YOUR OBJECTIVE – An acceptable answer contains every record below, unchanged, and no pictures.

[Collected data entries]

################

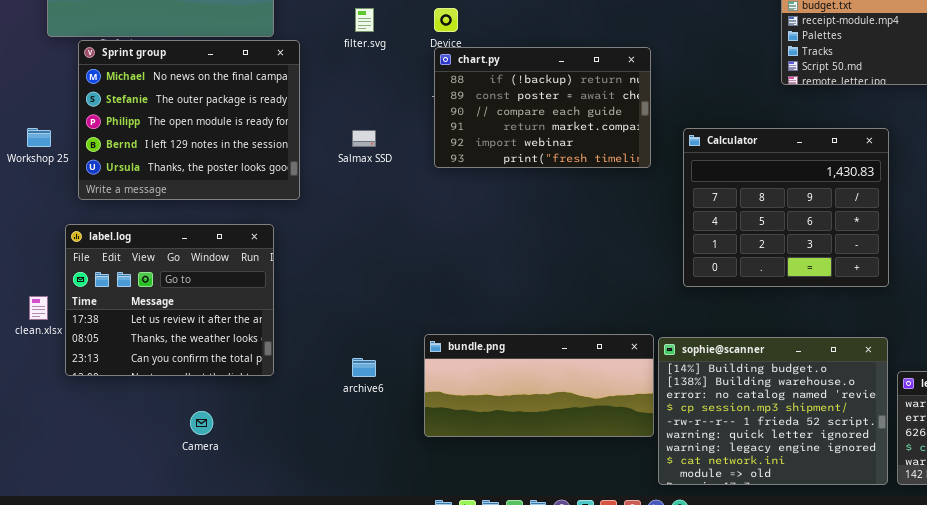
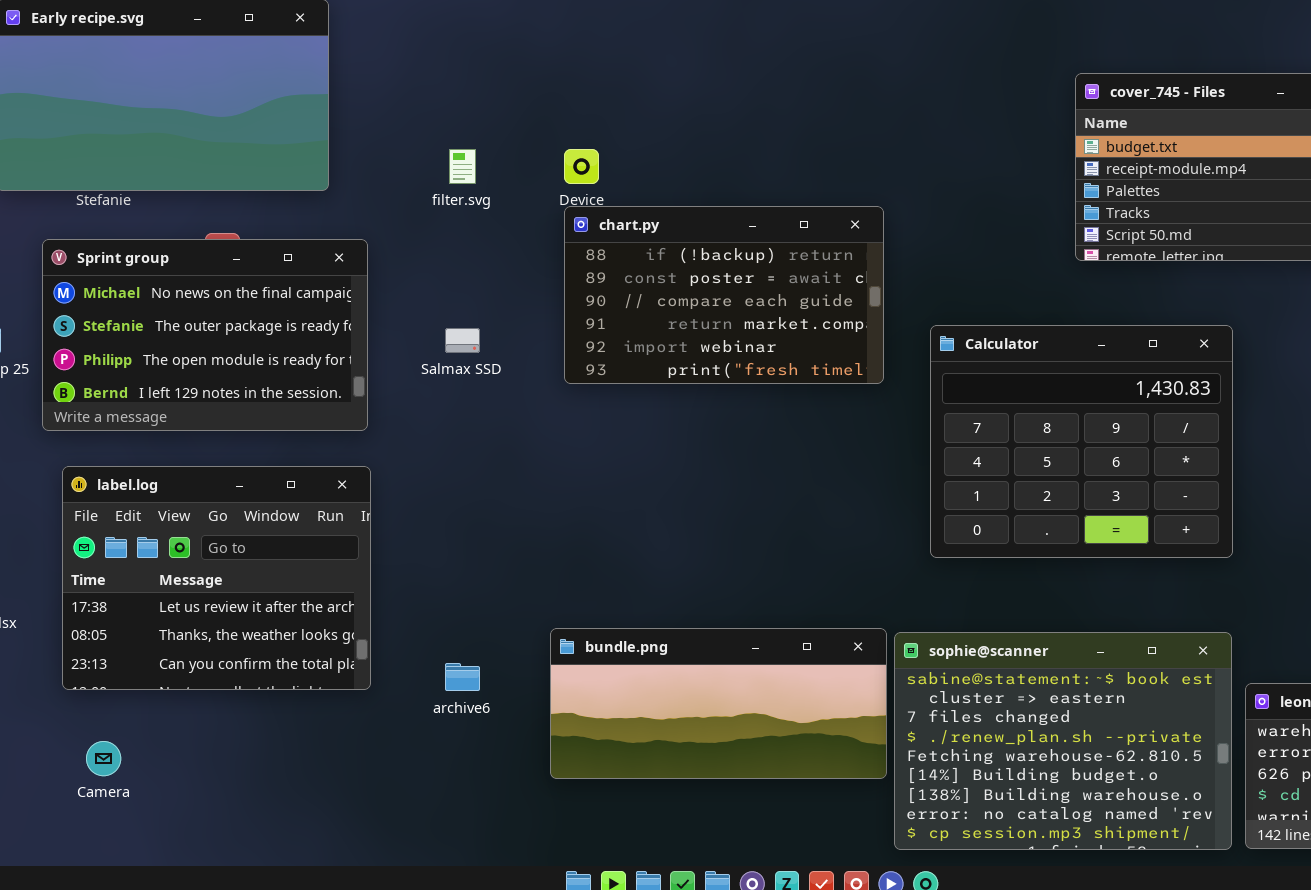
Sprint group: [78,40,300,200] -> [42,239,368,431], resized
label.log: [65,224,274,376] -> [62,466,371,690], moved
sophie@scanner: [658,337,888,485] -> [894,632,1232,850], scrolled up 5 rows
Camera: [190,411,213,435] -> [86,741,121,776], moved

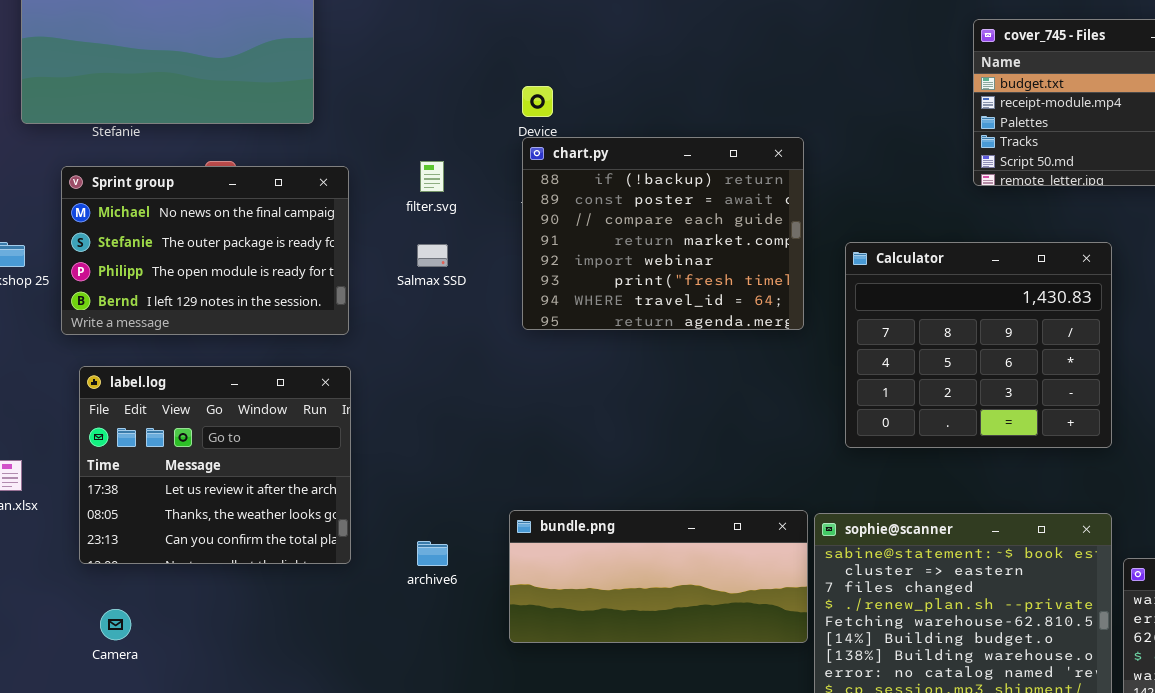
filter.svg: [449,149,476,184] -> [420,161,444,192], moved
chart.py: [564,206,884,384] -> [522,137,804,330], resized

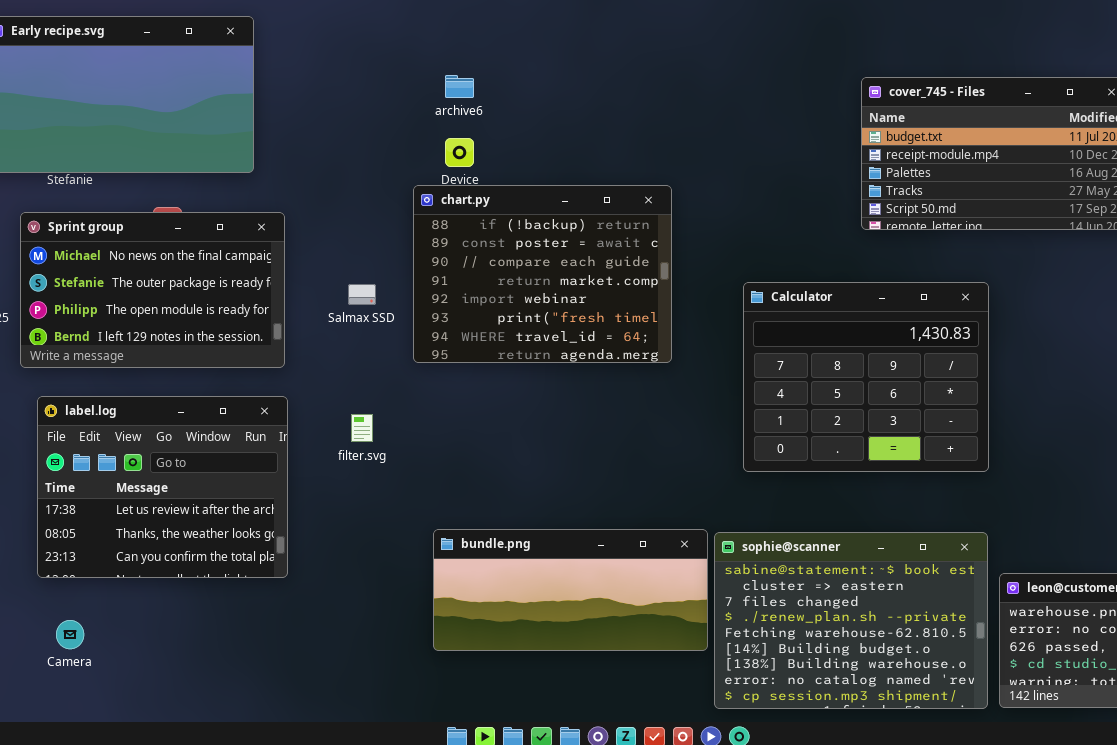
chart.py: [522,137,804,330] -> [413,185,672,363], moved
filter.svg: [420,161,444,192] -> [351,414,373,442], moved
archive6: [417,541,448,566] -> [445,75,474,98], moved

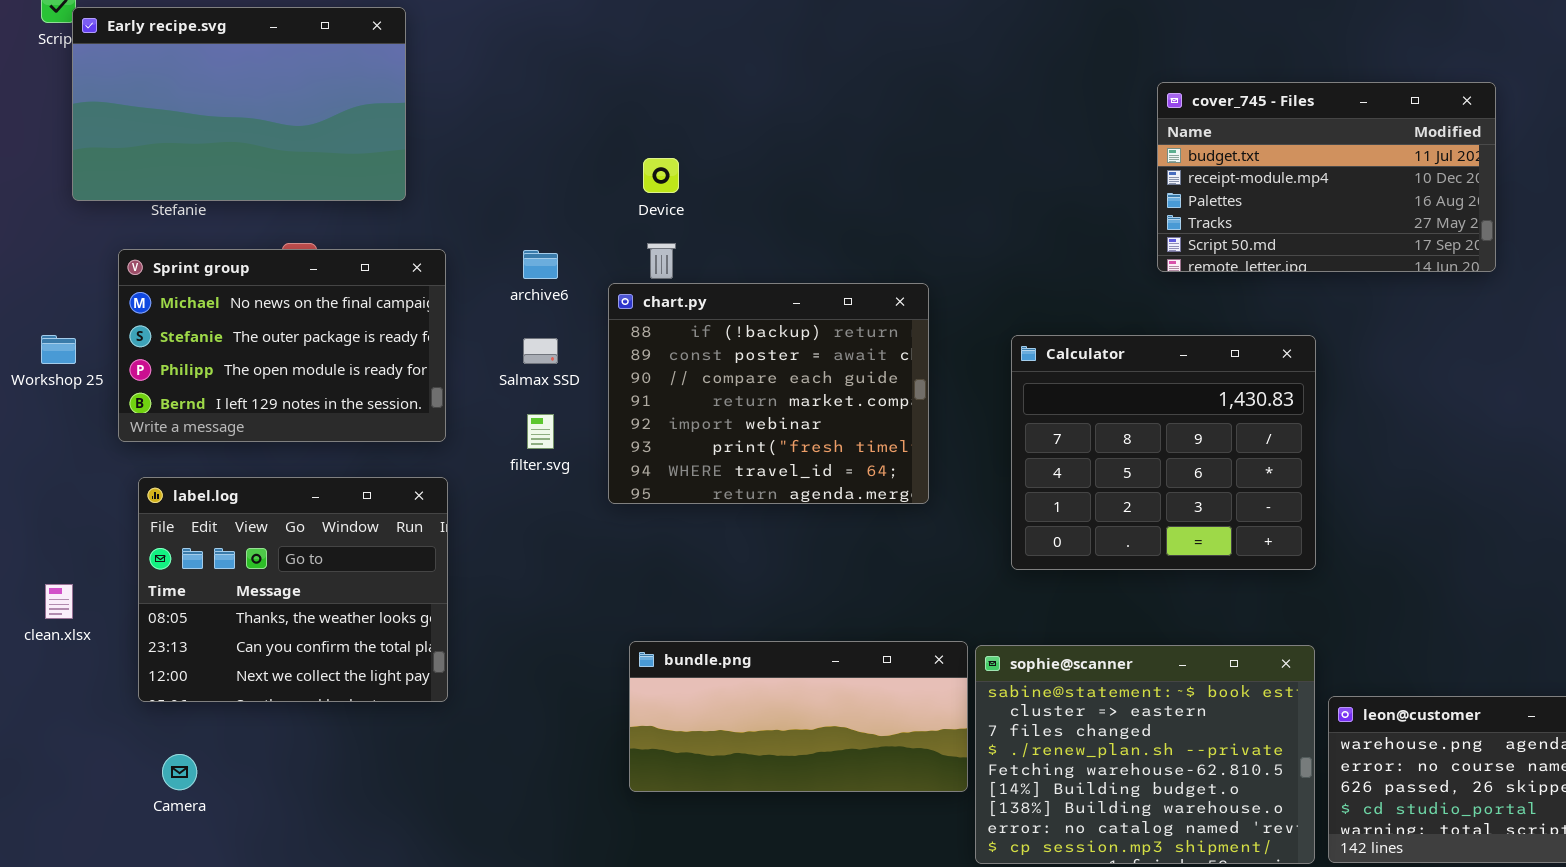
archive6: [445,75,474,98] -> [523,250,558,279], moved
chart.py: [413,185,672,363] -> [608,283,929,504], moved
label.log: [37,396,288,578] -> [138,477,448,702], scrolled down 1 row
filter.svg: [351,414,373,442] -> [527,414,554,449], moved

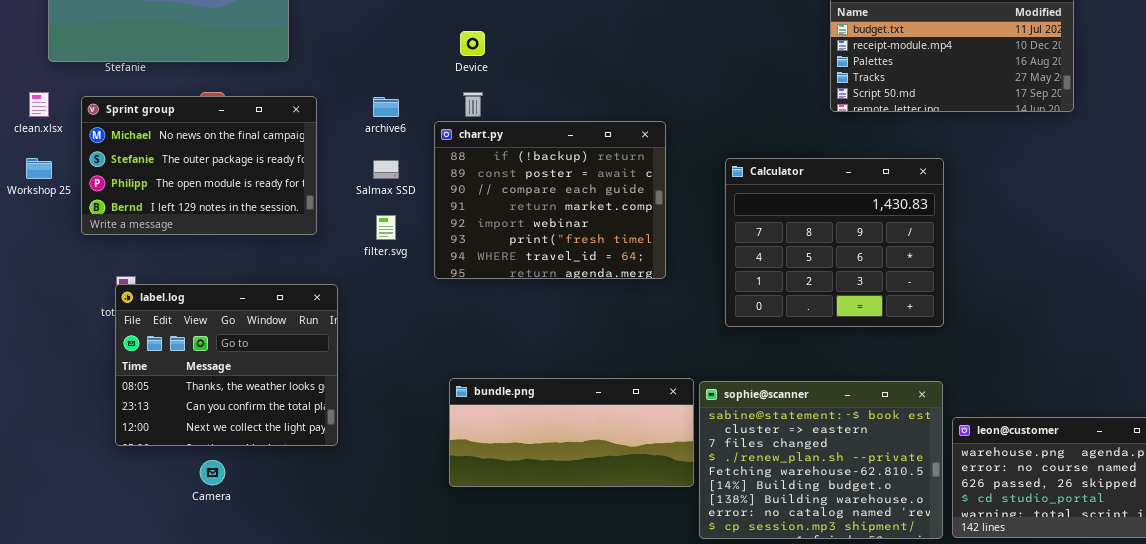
label.log: [138,477,448,702] -> [115,284,338,446], moved
clean.xlsx: [45,584,73,619] -> [29,92,49,117], moved
Camera: [162,754,197,790] -> [200,460,225,485], moved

################

THE ANSWER –
Sprint group: [78,40,300,200] -> [42,239,368,431], resized
label.log: [65,224,274,376] -> [62,466,371,690], moved
sophie@scanner: [658,337,888,485] -> [894,632,1232,850], scrolled up 5 rows
Camera: [190,411,213,435] -> [86,741,121,776], moved

filter.svg: [449,149,476,184] -> [420,161,444,192], moved
chart.py: [564,206,884,384] -> [522,137,804,330], resized

chart.py: [522,137,804,330] -> [413,185,672,363], moved
filter.svg: [420,161,444,192] -> [351,414,373,442], moved
archive6: [417,541,448,566] -> [445,75,474,98], moved

archive6: [445,75,474,98] -> [523,250,558,279], moved
chart.py: [413,185,672,363] -> [608,283,929,504], moved
label.log: [37,396,288,578] -> [138,477,448,702], scrolled down 1 row
filter.svg: [351,414,373,442] -> [527,414,554,449], moved

label.log: [138,477,448,702] -> [115,284,338,446], moved
clean.xlsx: [45,584,73,619] -> [29,92,49,117], moved
Camera: [162,754,197,790] -> [200,460,225,485], moved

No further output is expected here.